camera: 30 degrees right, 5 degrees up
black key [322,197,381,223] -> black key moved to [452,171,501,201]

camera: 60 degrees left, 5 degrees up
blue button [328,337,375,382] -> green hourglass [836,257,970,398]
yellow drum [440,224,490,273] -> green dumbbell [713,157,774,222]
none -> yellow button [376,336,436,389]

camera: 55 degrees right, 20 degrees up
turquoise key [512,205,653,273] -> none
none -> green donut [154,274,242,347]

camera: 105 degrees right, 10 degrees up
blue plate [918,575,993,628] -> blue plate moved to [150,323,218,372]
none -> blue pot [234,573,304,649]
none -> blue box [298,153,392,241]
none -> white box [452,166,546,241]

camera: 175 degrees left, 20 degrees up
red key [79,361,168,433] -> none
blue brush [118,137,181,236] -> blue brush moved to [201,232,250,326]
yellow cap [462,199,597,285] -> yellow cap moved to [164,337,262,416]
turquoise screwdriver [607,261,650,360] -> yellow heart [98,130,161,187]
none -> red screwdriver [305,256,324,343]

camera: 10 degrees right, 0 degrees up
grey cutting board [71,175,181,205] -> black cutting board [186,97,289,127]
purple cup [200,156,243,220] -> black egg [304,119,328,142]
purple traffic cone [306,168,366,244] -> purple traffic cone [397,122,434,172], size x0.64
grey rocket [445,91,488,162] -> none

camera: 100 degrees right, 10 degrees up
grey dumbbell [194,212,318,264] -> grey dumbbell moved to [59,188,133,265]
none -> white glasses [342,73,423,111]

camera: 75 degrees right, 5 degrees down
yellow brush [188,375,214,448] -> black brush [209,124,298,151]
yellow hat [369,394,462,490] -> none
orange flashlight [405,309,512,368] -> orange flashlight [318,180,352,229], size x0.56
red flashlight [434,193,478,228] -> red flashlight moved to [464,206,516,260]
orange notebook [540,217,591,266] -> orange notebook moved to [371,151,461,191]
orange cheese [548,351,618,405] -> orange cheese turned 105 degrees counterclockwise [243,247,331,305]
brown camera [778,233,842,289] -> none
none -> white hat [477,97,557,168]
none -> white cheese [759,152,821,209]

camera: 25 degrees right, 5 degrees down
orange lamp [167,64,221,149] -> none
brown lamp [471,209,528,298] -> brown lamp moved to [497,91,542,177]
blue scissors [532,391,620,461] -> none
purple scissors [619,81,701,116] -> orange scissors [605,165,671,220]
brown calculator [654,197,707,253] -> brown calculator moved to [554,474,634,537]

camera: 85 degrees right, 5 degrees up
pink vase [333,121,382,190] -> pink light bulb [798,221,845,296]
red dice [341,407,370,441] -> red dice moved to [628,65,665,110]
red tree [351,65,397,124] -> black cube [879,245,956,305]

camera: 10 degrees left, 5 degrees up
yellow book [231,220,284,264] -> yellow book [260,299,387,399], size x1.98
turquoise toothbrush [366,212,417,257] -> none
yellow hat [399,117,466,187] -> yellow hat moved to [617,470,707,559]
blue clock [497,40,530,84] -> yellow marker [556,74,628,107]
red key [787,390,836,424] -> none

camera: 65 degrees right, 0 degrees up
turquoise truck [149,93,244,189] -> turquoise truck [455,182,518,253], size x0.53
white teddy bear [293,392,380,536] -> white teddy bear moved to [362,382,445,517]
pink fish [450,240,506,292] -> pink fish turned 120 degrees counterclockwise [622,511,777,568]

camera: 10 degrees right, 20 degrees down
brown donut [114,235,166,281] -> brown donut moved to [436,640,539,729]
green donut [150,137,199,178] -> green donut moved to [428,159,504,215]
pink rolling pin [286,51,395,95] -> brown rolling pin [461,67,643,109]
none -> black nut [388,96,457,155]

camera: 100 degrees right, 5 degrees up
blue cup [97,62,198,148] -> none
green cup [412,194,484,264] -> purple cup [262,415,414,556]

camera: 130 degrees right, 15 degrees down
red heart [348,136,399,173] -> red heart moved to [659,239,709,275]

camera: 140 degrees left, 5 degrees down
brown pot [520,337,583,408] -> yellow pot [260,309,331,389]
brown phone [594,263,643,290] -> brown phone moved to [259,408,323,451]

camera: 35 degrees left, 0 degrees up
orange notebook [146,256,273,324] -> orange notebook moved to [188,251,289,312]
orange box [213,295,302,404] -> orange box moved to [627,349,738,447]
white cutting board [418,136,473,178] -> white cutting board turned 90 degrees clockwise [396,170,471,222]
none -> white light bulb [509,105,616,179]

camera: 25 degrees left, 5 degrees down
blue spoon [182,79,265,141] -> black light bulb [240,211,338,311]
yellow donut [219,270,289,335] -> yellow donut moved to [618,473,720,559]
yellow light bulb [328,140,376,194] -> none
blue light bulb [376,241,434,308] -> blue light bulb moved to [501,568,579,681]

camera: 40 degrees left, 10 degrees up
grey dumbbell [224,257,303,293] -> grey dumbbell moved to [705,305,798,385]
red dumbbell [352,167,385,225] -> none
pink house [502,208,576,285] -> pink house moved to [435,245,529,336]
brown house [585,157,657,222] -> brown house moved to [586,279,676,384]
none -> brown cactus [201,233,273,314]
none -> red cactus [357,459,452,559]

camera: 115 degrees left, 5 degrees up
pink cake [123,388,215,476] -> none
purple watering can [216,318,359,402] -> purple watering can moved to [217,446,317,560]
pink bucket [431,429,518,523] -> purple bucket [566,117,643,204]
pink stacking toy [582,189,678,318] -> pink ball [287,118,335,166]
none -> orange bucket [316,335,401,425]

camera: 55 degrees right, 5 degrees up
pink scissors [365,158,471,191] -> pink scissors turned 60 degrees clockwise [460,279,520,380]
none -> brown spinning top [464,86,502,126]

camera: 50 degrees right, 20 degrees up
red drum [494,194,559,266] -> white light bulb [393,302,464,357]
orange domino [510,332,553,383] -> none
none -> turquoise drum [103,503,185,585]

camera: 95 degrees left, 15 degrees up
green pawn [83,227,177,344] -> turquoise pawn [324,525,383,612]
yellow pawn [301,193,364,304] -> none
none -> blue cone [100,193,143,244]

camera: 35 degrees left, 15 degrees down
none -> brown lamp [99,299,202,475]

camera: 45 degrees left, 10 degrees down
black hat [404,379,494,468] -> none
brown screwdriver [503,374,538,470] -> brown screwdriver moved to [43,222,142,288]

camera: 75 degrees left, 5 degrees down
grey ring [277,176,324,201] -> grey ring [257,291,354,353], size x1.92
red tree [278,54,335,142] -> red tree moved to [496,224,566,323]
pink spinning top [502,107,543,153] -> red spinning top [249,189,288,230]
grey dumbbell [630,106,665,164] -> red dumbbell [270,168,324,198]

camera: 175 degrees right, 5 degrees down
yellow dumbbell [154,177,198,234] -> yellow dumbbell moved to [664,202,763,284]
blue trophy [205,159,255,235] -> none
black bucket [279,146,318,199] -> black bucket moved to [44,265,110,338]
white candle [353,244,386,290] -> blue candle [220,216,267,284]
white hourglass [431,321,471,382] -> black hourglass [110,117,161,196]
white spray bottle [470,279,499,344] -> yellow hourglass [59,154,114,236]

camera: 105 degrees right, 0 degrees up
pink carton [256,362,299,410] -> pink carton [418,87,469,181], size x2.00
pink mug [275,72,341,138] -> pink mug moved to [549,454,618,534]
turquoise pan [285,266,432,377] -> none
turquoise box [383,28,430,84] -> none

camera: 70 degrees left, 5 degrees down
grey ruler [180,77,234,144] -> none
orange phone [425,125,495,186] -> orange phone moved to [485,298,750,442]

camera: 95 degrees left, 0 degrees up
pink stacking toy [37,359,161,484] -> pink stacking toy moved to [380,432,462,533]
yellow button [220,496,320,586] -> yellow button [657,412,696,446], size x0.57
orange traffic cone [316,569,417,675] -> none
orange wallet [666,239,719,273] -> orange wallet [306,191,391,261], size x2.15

════════════════

[Problem statement]
Write out the data again, exactly and in full.

[Result]
camera: 30 degrees right, 5 degrees up
black key [322,197,381,223] -> black key moved to [452,171,501,201]

camera: 60 degrees left, 5 degrees up
blue button [328,337,375,382] -> green hourglass [836,257,970,398]
yellow drum [440,224,490,273] -> green dumbbell [713,157,774,222]
none -> yellow button [376,336,436,389]

camera: 55 degrees right, 20 degrees up
turquoise key [512,205,653,273] -> none
none -> green donut [154,274,242,347]

camera: 105 degrees right, 10 degrees up
blue plate [918,575,993,628] -> blue plate moved to [150,323,218,372]
none -> blue pot [234,573,304,649]
none -> blue box [298,153,392,241]
none -> white box [452,166,546,241]

camera: 175 degrees left, 20 degrees up
red key [79,361,168,433] -> none
blue brush [118,137,181,236] -> blue brush moved to [201,232,250,326]
yellow cap [462,199,597,285] -> yellow cap moved to [164,337,262,416]
turquoise screwdriver [607,261,650,360] -> yellow heart [98,130,161,187]
none -> red screwdriver [305,256,324,343]

camera: 10 degrees right, 0 degrees up
grey cutting board [71,175,181,205] -> black cutting board [186,97,289,127]
purple cup [200,156,243,220] -> black egg [304,119,328,142]
purple traffic cone [306,168,366,244] -> purple traffic cone [397,122,434,172], size x0.64
grey rocket [445,91,488,162] -> none

camera: 100 degrees right, 10 degrees up
grey dumbbell [194,212,318,264] -> grey dumbbell moved to [59,188,133,265]
none -> white glasses [342,73,423,111]

camera: 75 degrees right, 5 degrees down
yellow brush [188,375,214,448] -> black brush [209,124,298,151]
yellow hat [369,394,462,490] -> none
orange flashlight [405,309,512,368] -> orange flashlight [318,180,352,229], size x0.56
red flashlight [434,193,478,228] -> red flashlight moved to [464,206,516,260]
orange notebook [540,217,591,266] -> orange notebook moved to [371,151,461,191]
orange cheese [548,351,618,405] -> orange cheese turned 105 degrees counterclockwise [243,247,331,305]
brown camera [778,233,842,289] -> none
none -> white hat [477,97,557,168]
none -> white cheese [759,152,821,209]

camera: 25 degrees right, 5 degrees down
orange lamp [167,64,221,149] -> none
brown lamp [471,209,528,298] -> brown lamp moved to [497,91,542,177]
blue scissors [532,391,620,461] -> none
purple scissors [619,81,701,116] -> orange scissors [605,165,671,220]
brown calculator [654,197,707,253] -> brown calculator moved to [554,474,634,537]

camera: 85 degrees right, 5 degrees up
pink vase [333,121,382,190] -> pink light bulb [798,221,845,296]
red dice [341,407,370,441] -> red dice moved to [628,65,665,110]
red tree [351,65,397,124] -> black cube [879,245,956,305]

camera: 10 degrees left, 5 degrees up
yellow book [231,220,284,264] -> yellow book [260,299,387,399], size x1.98
turquoise toothbrush [366,212,417,257] -> none
yellow hat [399,117,466,187] -> yellow hat moved to [617,470,707,559]
blue clock [497,40,530,84] -> yellow marker [556,74,628,107]
red key [787,390,836,424] -> none

camera: 65 degrees right, 0 degrees up
turquoise truck [149,93,244,189] -> turquoise truck [455,182,518,253], size x0.53
white teddy bear [293,392,380,536] -> white teddy bear moved to [362,382,445,517]
pink fish [450,240,506,292] -> pink fish turned 120 degrees counterclockwise [622,511,777,568]

camera: 10 degrees right, 20 degrees down
brown donut [114,235,166,281] -> brown donut moved to [436,640,539,729]
green donut [150,137,199,178] -> green donut moved to [428,159,504,215]
pink rolling pin [286,51,395,95] -> brown rolling pin [461,67,643,109]
none -> black nut [388,96,457,155]

camera: 100 degrees right, 5 degrees up
blue cup [97,62,198,148] -> none
green cup [412,194,484,264] -> purple cup [262,415,414,556]

camera: 130 degrees right, 15 degrees down
red heart [348,136,399,173] -> red heart moved to [659,239,709,275]

camera: 140 degrees left, 5 degrees down
brown pot [520,337,583,408] -> yellow pot [260,309,331,389]
brown phone [594,263,643,290] -> brown phone moved to [259,408,323,451]

camera: 35 degrees left, 0 degrees up
orange notebook [146,256,273,324] -> orange notebook moved to [188,251,289,312]
orange box [213,295,302,404] -> orange box moved to [627,349,738,447]
white cutting board [418,136,473,178] -> white cutting board turned 90 degrees clockwise [396,170,471,222]
none -> white light bulb [509,105,616,179]

camera: 25 degrees left, 5 degrees down
blue spoon [182,79,265,141] -> black light bulb [240,211,338,311]
yellow donut [219,270,289,335] -> yellow donut moved to [618,473,720,559]
yellow light bulb [328,140,376,194] -> none
blue light bulb [376,241,434,308] -> blue light bulb moved to [501,568,579,681]

camera: 40 degrees left, 10 degrees up
grey dumbbell [224,257,303,293] -> grey dumbbell moved to [705,305,798,385]
red dumbbell [352,167,385,225] -> none
pink house [502,208,576,285] -> pink house moved to [435,245,529,336]
brown house [585,157,657,222] -> brown house moved to [586,279,676,384]
none -> brown cactus [201,233,273,314]
none -> red cactus [357,459,452,559]

camera: 115 degrees left, 5 degrees up
pink cake [123,388,215,476] -> none
purple watering can [216,318,359,402] -> purple watering can moved to [217,446,317,560]
pink bucket [431,429,518,523] -> purple bucket [566,117,643,204]
pink stacking toy [582,189,678,318] -> pink ball [287,118,335,166]
none -> orange bucket [316,335,401,425]

camera: 55 degrees right, 5 degrees up
pink scissors [365,158,471,191] -> pink scissors turned 60 degrees clockwise [460,279,520,380]
none -> brown spinning top [464,86,502,126]

camera: 50 degrees right, 20 degrees up
red drum [494,194,559,266] -> white light bulb [393,302,464,357]
orange domino [510,332,553,383] -> none
none -> turquoise drum [103,503,185,585]

camera: 95 degrees left, 15 degrees up
green pawn [83,227,177,344] -> turquoise pawn [324,525,383,612]
yellow pawn [301,193,364,304] -> none
none -> blue cone [100,193,143,244]

camera: 35 degrees left, 15 degrees down
none -> brown lamp [99,299,202,475]

camera: 45 degrees left, 10 degrees down
black hat [404,379,494,468] -> none
brown screwdriver [503,374,538,470] -> brown screwdriver moved to [43,222,142,288]

camera: 75 degrees left, 5 degrees down
grey ring [277,176,324,201] -> grey ring [257,291,354,353], size x1.92
red tree [278,54,335,142] -> red tree moved to [496,224,566,323]
pink spinning top [502,107,543,153] -> red spinning top [249,189,288,230]
grey dumbbell [630,106,665,164] -> red dumbbell [270,168,324,198]

camera: 175 degrees right, 5 degrees down
yellow dumbbell [154,177,198,234] -> yellow dumbbell moved to [664,202,763,284]
blue trophy [205,159,255,235] -> none
black bucket [279,146,318,199] -> black bucket moved to [44,265,110,338]
white candle [353,244,386,290] -> blue candle [220,216,267,284]
white hourglass [431,321,471,382] -> black hourglass [110,117,161,196]
white spray bottle [470,279,499,344] -> yellow hourglass [59,154,114,236]

camera: 105 degrees right, 0 degrees up
pink carton [256,362,299,410] -> pink carton [418,87,469,181], size x2.00
pink mug [275,72,341,138] -> pink mug moved to [549,454,618,534]
turquoise pan [285,266,432,377] -> none
turquoise box [383,28,430,84] -> none

camera: 70 degrees left, 5 degrees down
grey ruler [180,77,234,144] -> none
orange phone [425,125,495,186] -> orange phone moved to [485,298,750,442]

camera: 95 degrees left, 0 degrees up
pink stacking toy [37,359,161,484] -> pink stacking toy moved to [380,432,462,533]
yellow button [220,496,320,586] -> yellow button [657,412,696,446], size x0.57
orange traffic cone [316,569,417,675] -> none
orange wallet [666,239,719,273] -> orange wallet [306,191,391,261], size x2.15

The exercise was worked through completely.